*** Opening DATASET CONTENT ***

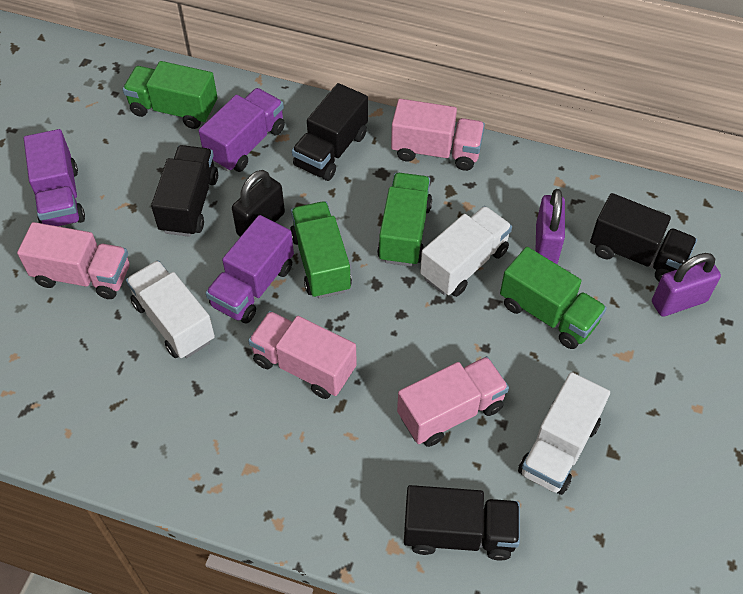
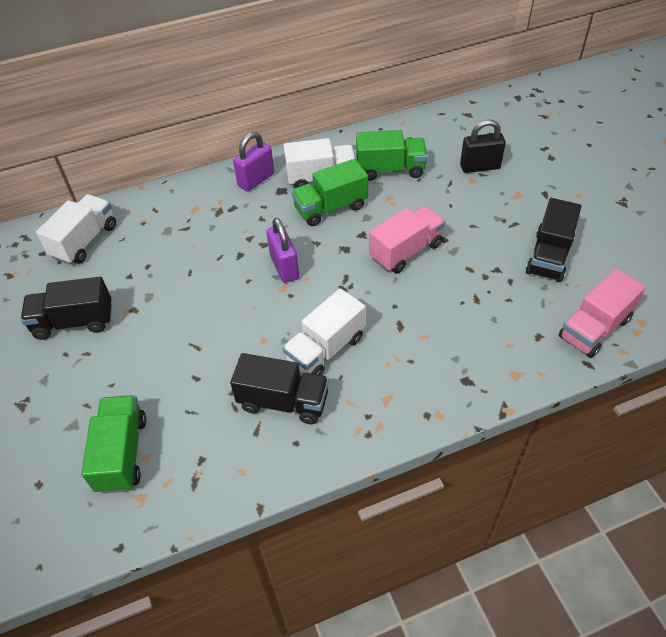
black truck: [151,145,218,237] [292,83,368,181] [404,485,520,561] [590,193,697,282] = 4 -> [20,277,112,340] [230,353,329,424] [526,198,581,282] = 3
green truck: [123,61,218,129] [290,201,352,299] [377,173,432,267] [500,247,607,349] = 4 -> [81,395,146,494] [291,159,368,226] [356,130,428,181] = 3
pink truck: [17,222,129,299] [248,311,357,399] [391,99,485,171] [397,356,509,447] = 4 -> [369,206,445,273] [559,268,646,358] = 2
purple truck: [24,129,85,226] [199,88,285,172] [205,215,294,323] = 3 -> none = 0

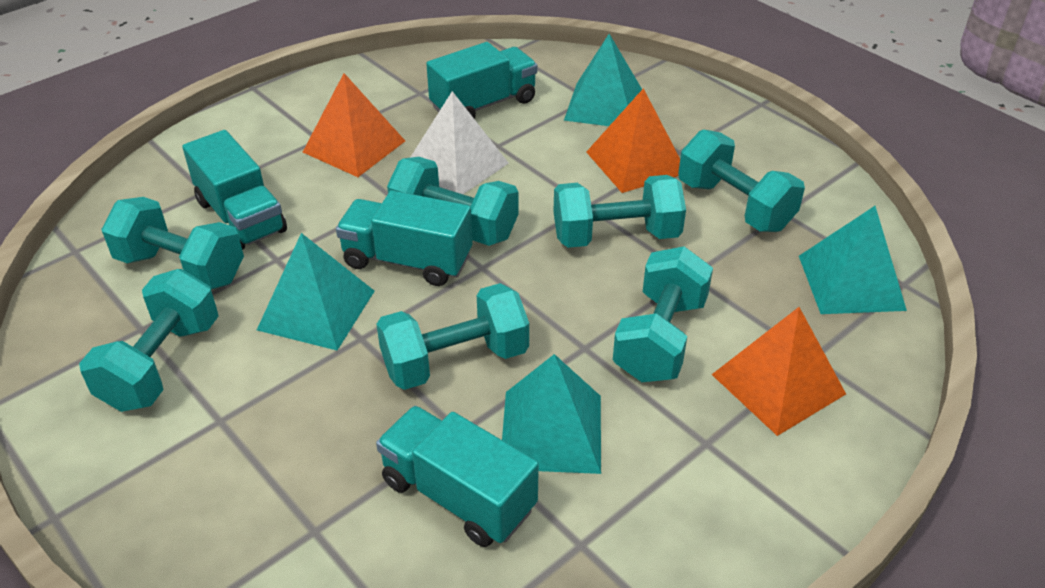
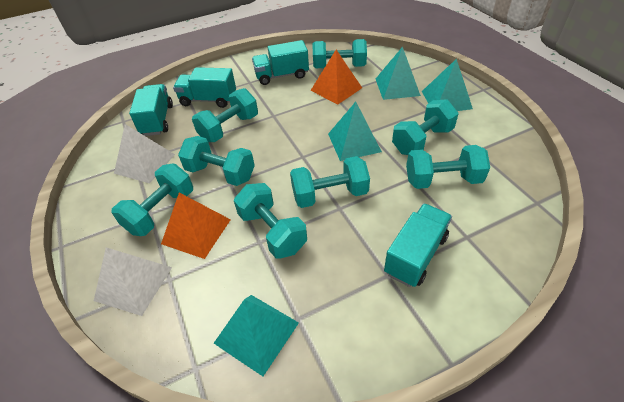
orange pyramid: [303,73,405,177] [586,88,680,193] [711,307,846,436] = 3 -> [161,193,231,259] [310,50,362,105] = 2
turquoise dumbbell: [79,269,219,412] [102,197,244,290] [376,283,529,390] [387,157,519,246] [553,175,686,248] [613,246,713,382] [678,130,805,232] = 7 -> [112,164,193,236] [178,136,255,186] [192,88,258,142] [234,183,307,259] [290,156,370,208] [312,39,367,68] [392,99,459,155] [406,145,490,189] = 8
white pyramid: [410,91,509,194] = 1 -> [94,247,172,316] [114,124,175,183] = 2

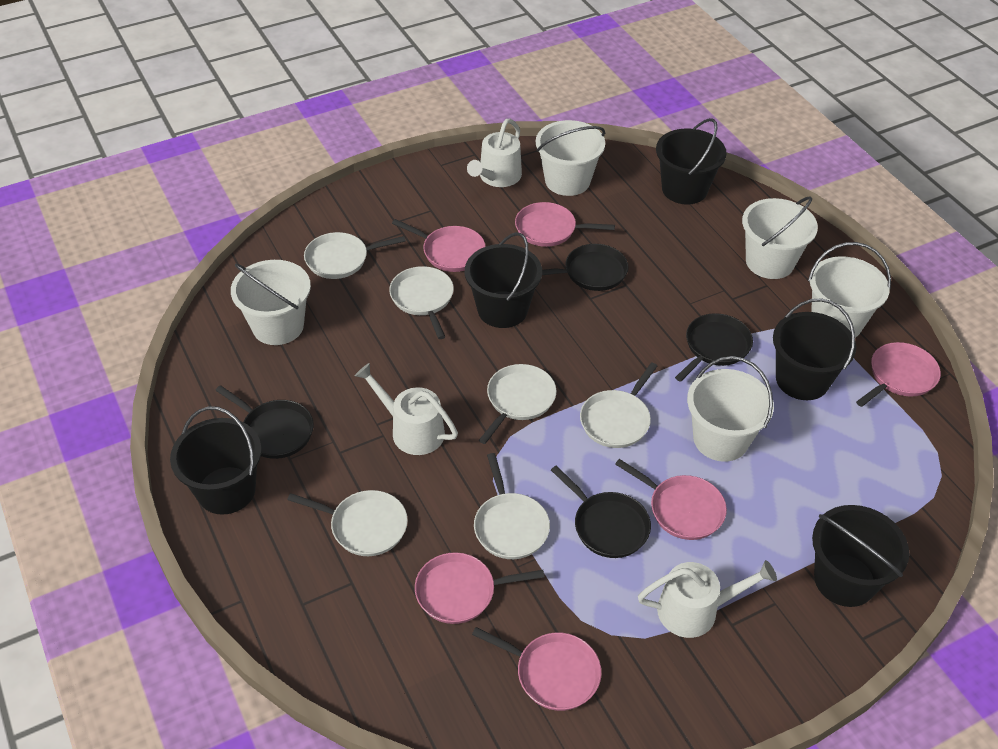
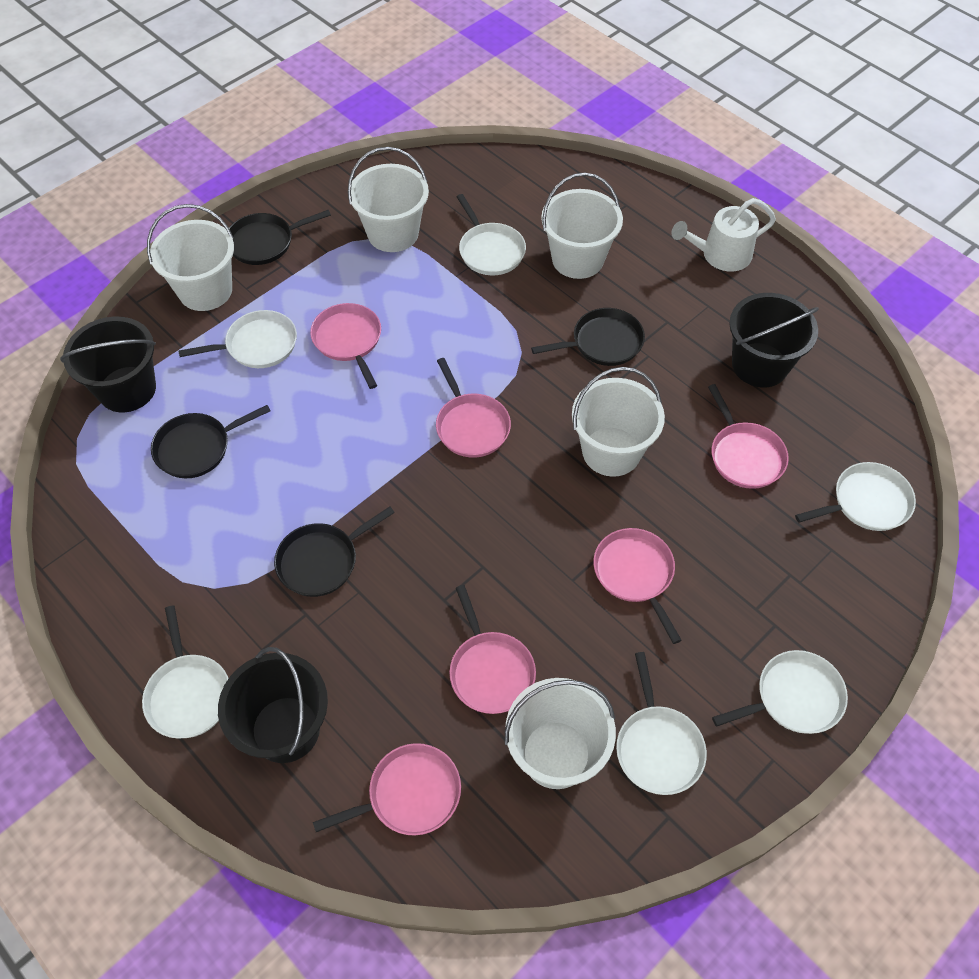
black bucket: [170,406,261,515] [465,232,542,328] [656,118,727,205] [773,298,856,400] [812,505,909,607] = 5 -> [60,317,156,413] [218,647,328,763] [729,293,819,387] = 3
white watering can: [355,363,458,455] [467,119,522,187] [638,560,777,638] = 3 -> [672,198,776,271] = 1

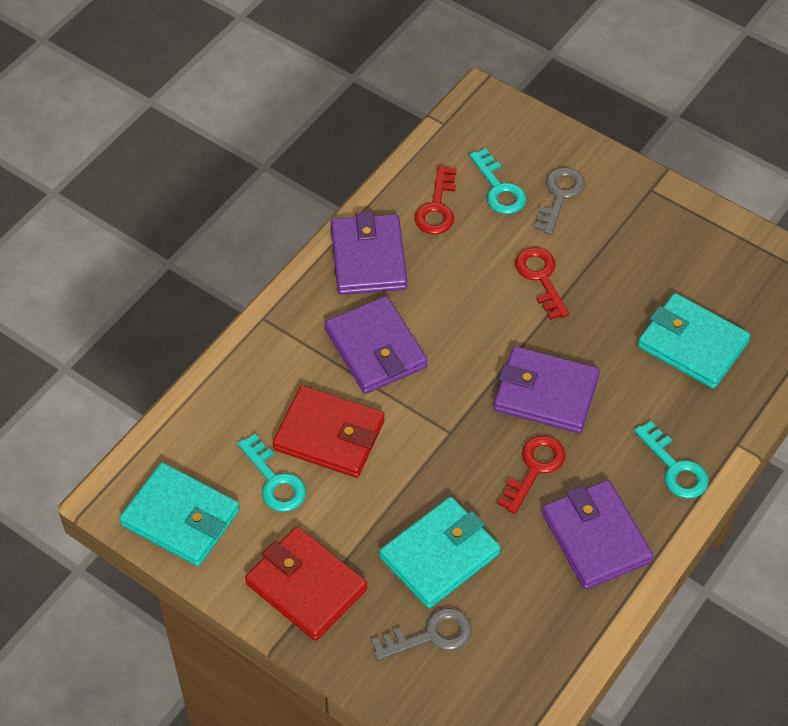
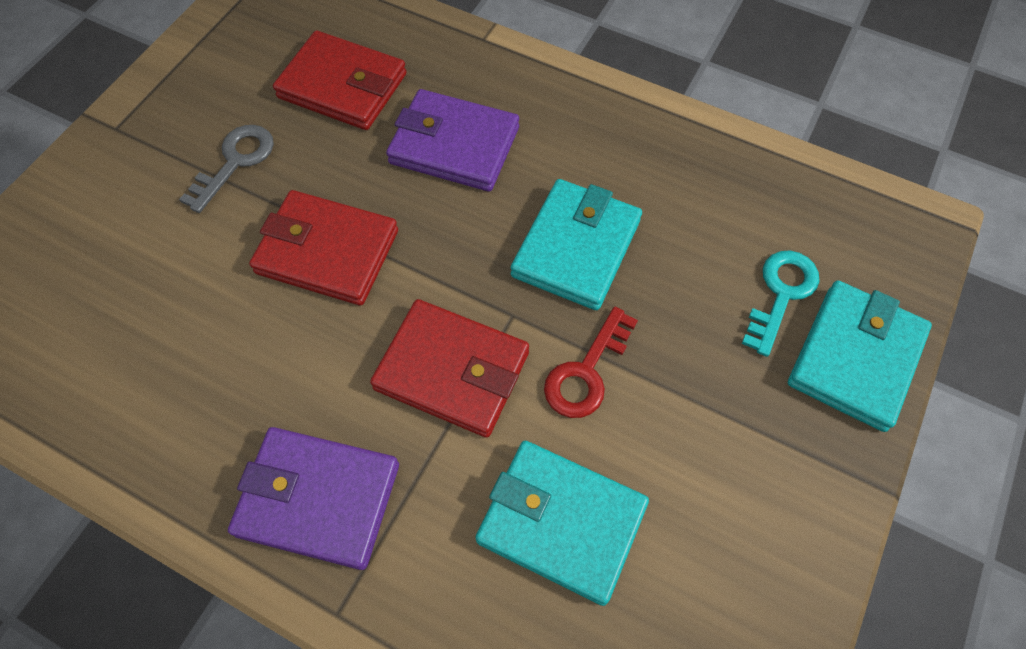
grey key: [371,608,472,661] [534,167,585,235] = 2 -> [179,125,274,213] = 1
purple wallet: [325,296,427,394] [331,212,407,295] [494,346,600,433] [542,480,653,589] = 4 -> [228,427,399,570] [386,89,519,192] = 2
red key: [414,165,457,234] [498,435,566,514] [515,247,569,320] = 3 -> [544,307,638,418] = 1
red wallet: [245,526,367,641] [273,385,385,478] = 2 -> [249,190,398,305] [273,30,407,130] [370,299,529,438] = 3
turquoise key: [237,434,306,512] [469,148,527,214] [634,421,709,499] = 3 -> [742,250,820,357] = 1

*** Closing DATASET CONTENT ***

DIRECTIVE =>
Copy out every entry above word for word; omit the images.

ANSWER BELOW =>
black truck: [151,145,218,237] [292,83,368,181] [404,485,520,561] [590,193,697,282] = 4 -> [20,277,112,340] [230,353,329,424] [526,198,581,282] = 3
green truck: [123,61,218,129] [290,201,352,299] [377,173,432,267] [500,247,607,349] = 4 -> [81,395,146,494] [291,159,368,226] [356,130,428,181] = 3
pink truck: [17,222,129,299] [248,311,357,399] [391,99,485,171] [397,356,509,447] = 4 -> [369,206,445,273] [559,268,646,358] = 2
purple truck: [24,129,85,226] [199,88,285,172] [205,215,294,323] = 3 -> none = 0

orange pyramid: [303,73,405,177] [586,88,680,193] [711,307,846,436] = 3 -> [161,193,231,259] [310,50,362,105] = 2
turquoise dumbbell: [79,269,219,412] [102,197,244,290] [376,283,529,390] [387,157,519,246] [553,175,686,248] [613,246,713,382] [678,130,805,232] = 7 -> [112,164,193,236] [178,136,255,186] [192,88,258,142] [234,183,307,259] [290,156,370,208] [312,39,367,68] [392,99,459,155] [406,145,490,189] = 8
white pyramid: [410,91,509,194] = 1 -> [94,247,172,316] [114,124,175,183] = 2

black bucket: [170,406,261,515] [465,232,542,328] [656,118,727,205] [773,298,856,400] [812,505,909,607] = 5 -> [60,317,156,413] [218,647,328,763] [729,293,819,387] = 3
white watering can: [355,363,458,455] [467,119,522,187] [638,560,777,638] = 3 -> [672,198,776,271] = 1

grey key: [371,608,472,661] [534,167,585,235] = 2 -> [179,125,274,213] = 1
purple wallet: [325,296,427,394] [331,212,407,295] [494,346,600,433] [542,480,653,589] = 4 -> [228,427,399,570] [386,89,519,192] = 2
red key: [414,165,457,234] [498,435,566,514] [515,247,569,320] = 3 -> [544,307,638,418] = 1
red wallet: [245,526,367,641] [273,385,385,478] = 2 -> [249,190,398,305] [273,30,407,130] [370,299,529,438] = 3
turquoise key: [237,434,306,512] [469,148,527,214] [634,421,709,499] = 3 -> [742,250,820,357] = 1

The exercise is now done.